----- Data extract

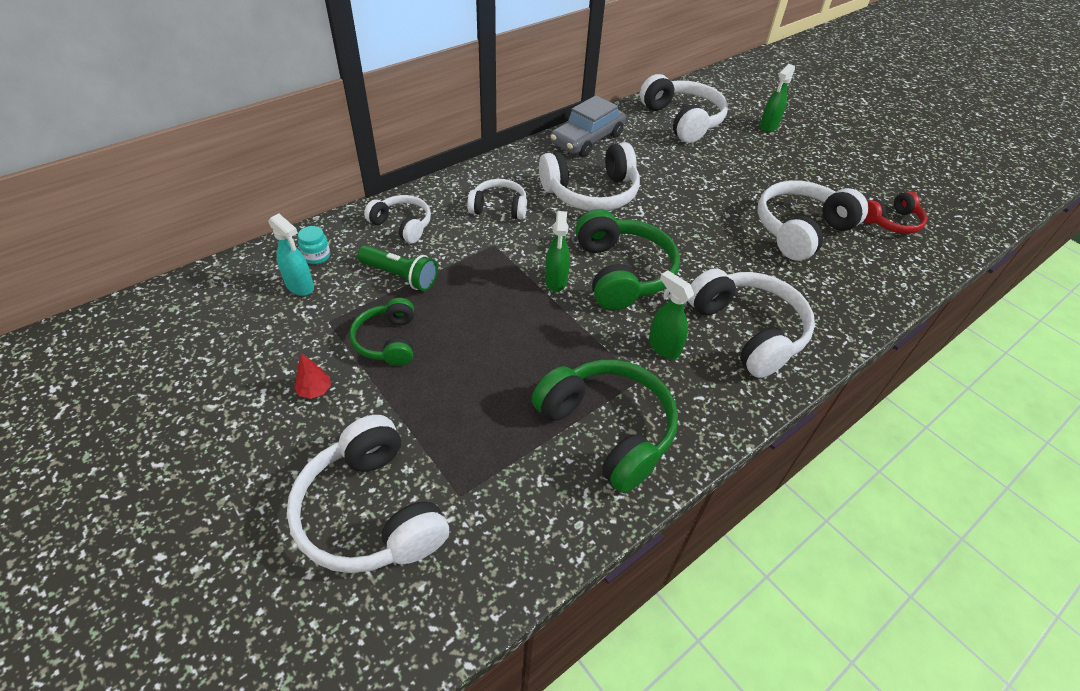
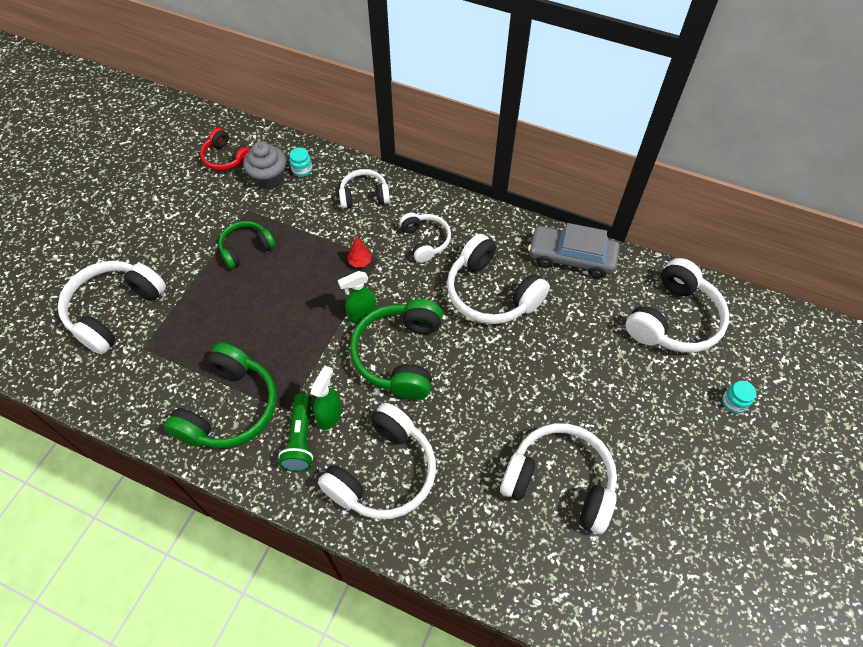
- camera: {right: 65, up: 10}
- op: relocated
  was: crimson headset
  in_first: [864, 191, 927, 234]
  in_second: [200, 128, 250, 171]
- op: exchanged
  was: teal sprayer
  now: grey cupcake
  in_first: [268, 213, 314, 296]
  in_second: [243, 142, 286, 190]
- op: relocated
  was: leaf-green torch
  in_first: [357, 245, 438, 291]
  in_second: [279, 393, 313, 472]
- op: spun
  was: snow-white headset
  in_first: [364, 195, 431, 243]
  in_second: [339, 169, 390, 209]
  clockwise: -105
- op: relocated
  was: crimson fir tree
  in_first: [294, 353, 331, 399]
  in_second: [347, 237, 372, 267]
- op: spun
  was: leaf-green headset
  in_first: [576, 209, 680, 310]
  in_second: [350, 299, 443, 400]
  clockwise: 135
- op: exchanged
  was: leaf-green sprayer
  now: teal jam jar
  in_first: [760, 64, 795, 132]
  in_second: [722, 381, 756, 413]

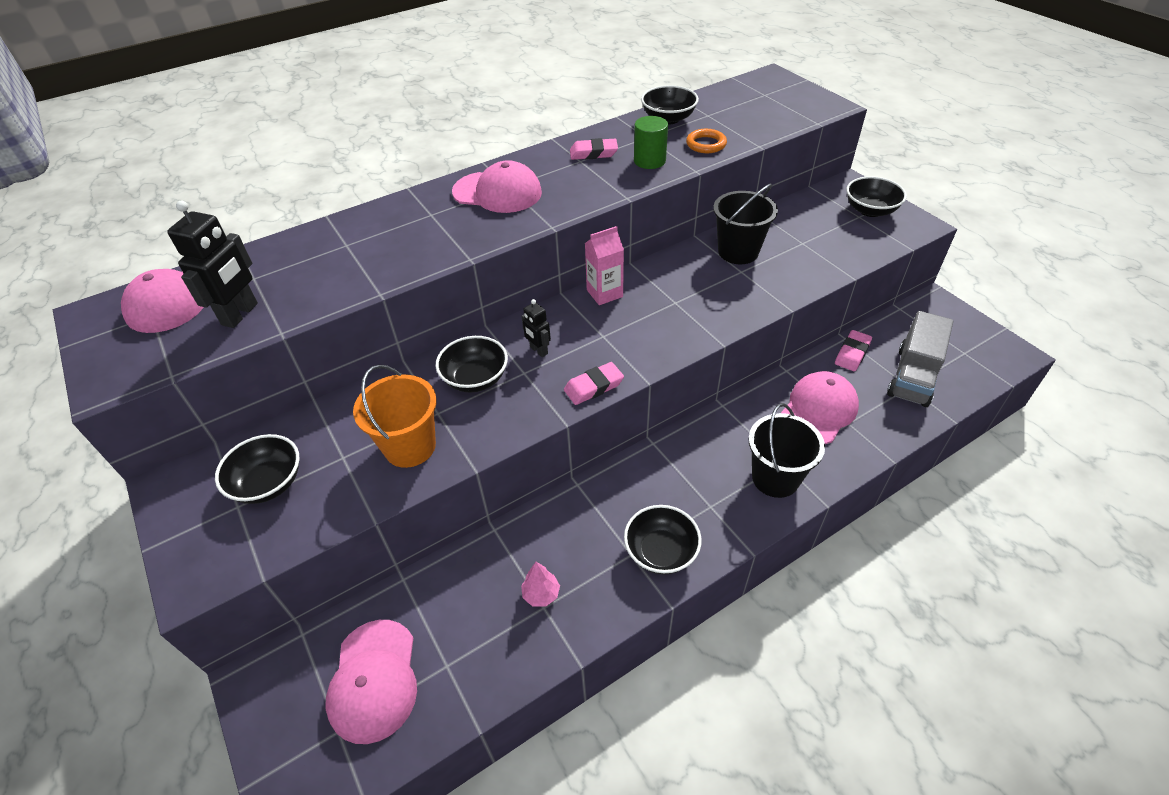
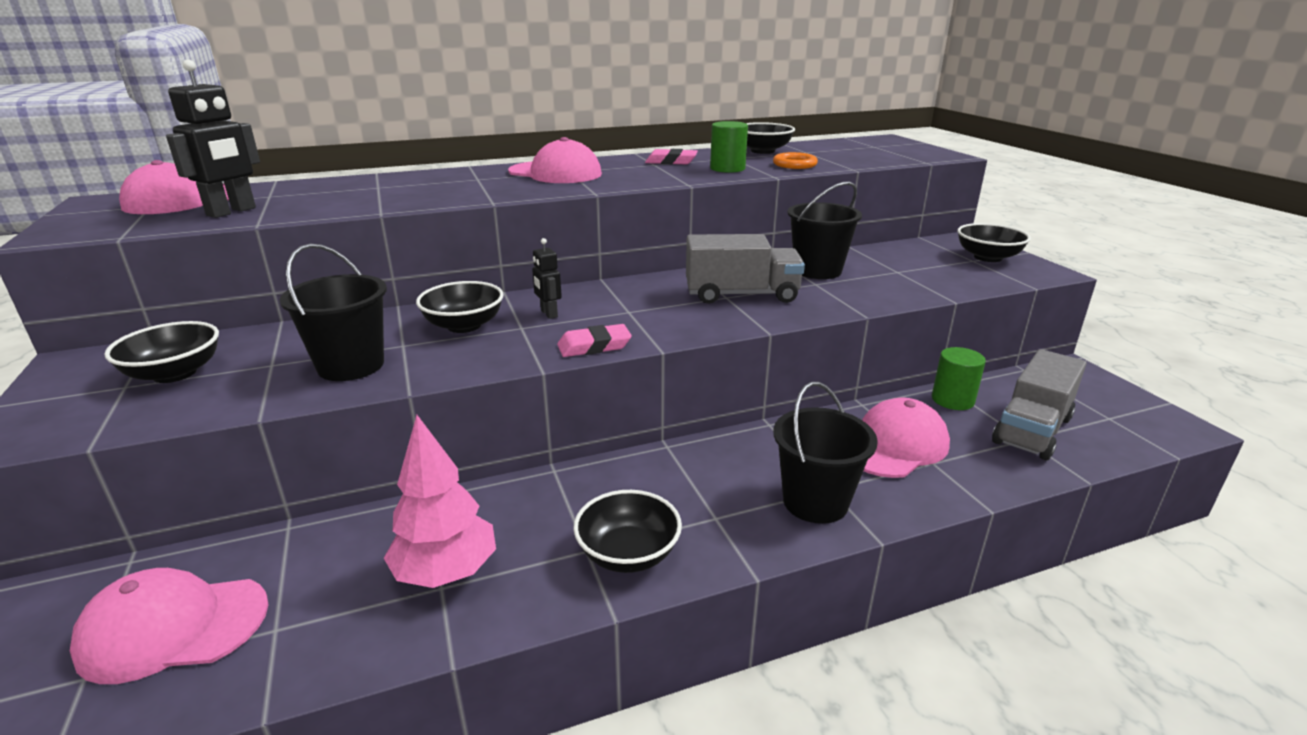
- camera: {right: 10, up: -20}
- op: spun
  was: pink peaked cap
  in_first: [326, 620, 417, 744]
  in_second: [70, 568, 269, 684]
  clockwise: 75
- op: colour
  was: bright orange pail
  now: jet-black pail
  in_first: [353, 365, 437, 468]
  in_second: [280, 244, 387, 381]
- op: size
  was: pink fir tree
  in_first: [521, 562, 560, 607]
  in_second: [384, 415, 496, 588]
  ratio: 1.97
- op: appeared
  now: grey truck
  in_second: [686, 234, 805, 304]
- op: exchanged
  was: pink pencil eraser
  now: leaf-green cylinder shape
  in_first: [835, 330, 872, 371]
  in_second: [932, 347, 986, 410]
- op: missing
  was: pink juice carton
  in_first: [585, 226, 624, 305]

----------

About this exercise — Above are the entries; copy every line among them that contains the word "headset".

Written solution —
  was: crimson headset
  was: snow-white headset
  was: leaf-green headset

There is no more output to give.